**Task**
Could you reproduce, word for word, everything below from the line containing "blue diamond: (606, 433)" down to the line containing "cyan square: (540, 1151)", with both of those lines included and no others?

**Provided data**
- Opening Delimiter -

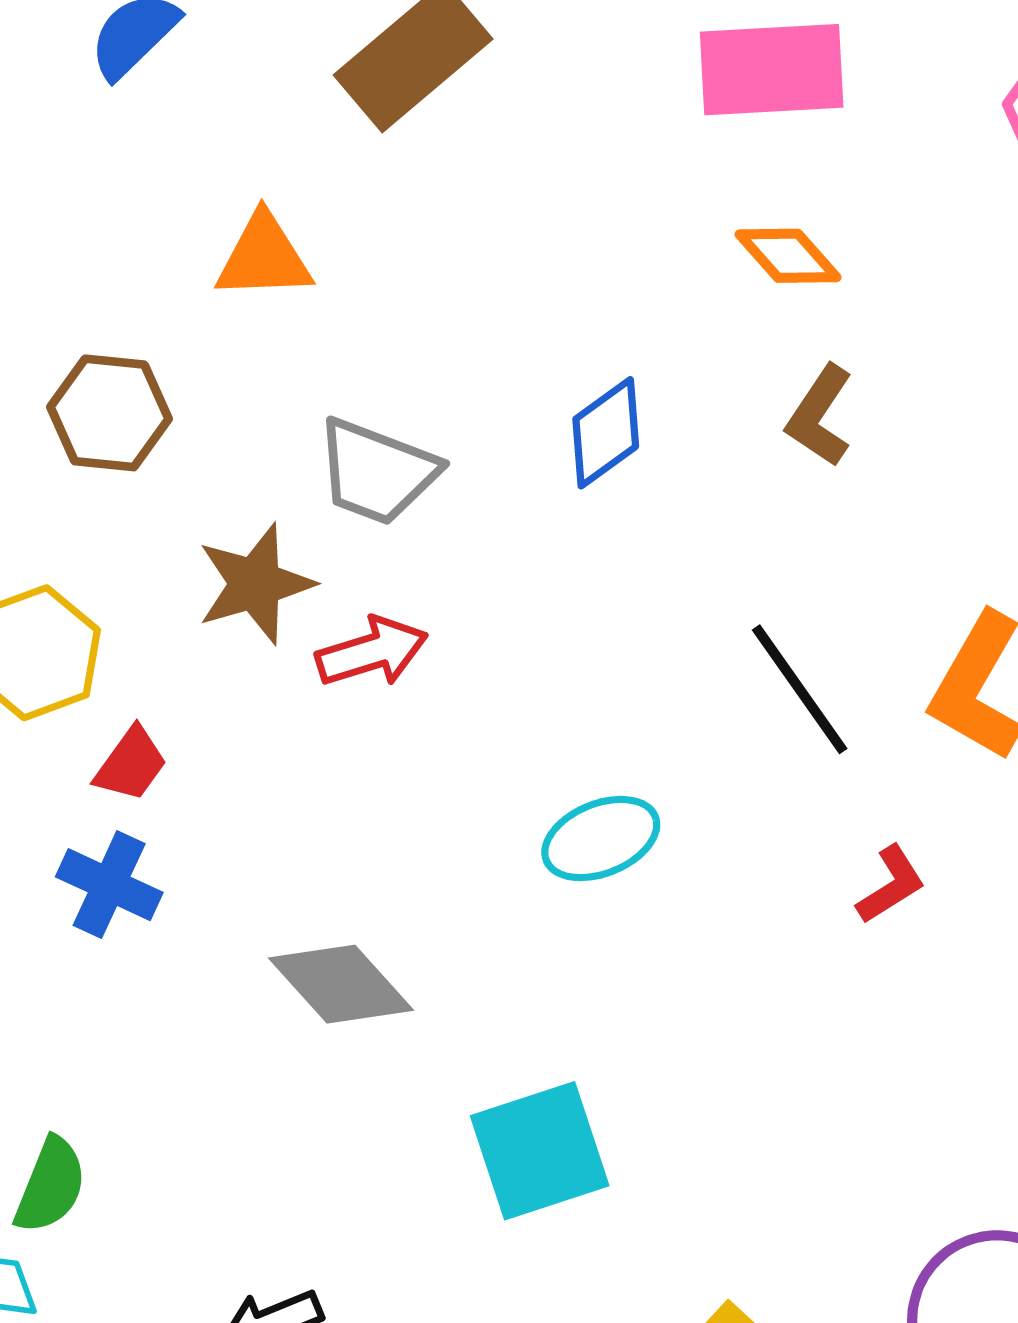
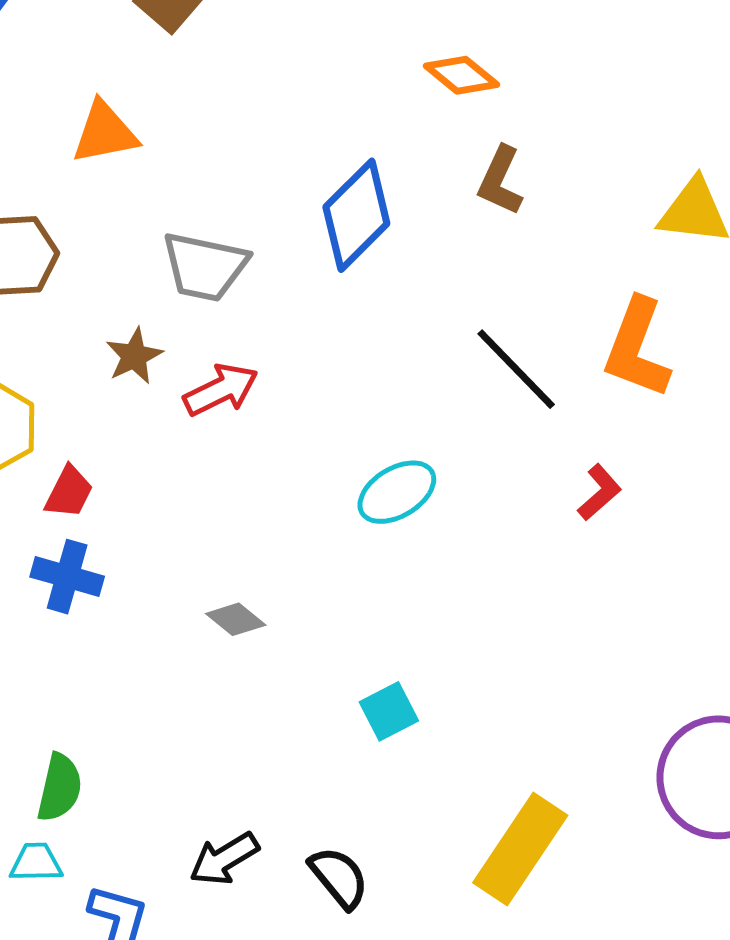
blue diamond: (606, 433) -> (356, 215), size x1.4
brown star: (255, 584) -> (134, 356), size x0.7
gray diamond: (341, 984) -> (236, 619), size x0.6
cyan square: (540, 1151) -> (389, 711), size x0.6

- Closing Delimiter -
- Opening Delimiter -

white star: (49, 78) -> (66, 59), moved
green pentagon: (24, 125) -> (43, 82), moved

- Closing Delimiter -

**Task response**
blue diamond: (606, 433) -> (356, 215), size x1.4
brown star: (255, 584) -> (134, 356), size x0.7
gray diamond: (341, 984) -> (236, 619), size x0.6
cyan square: (540, 1151) -> (389, 711), size x0.6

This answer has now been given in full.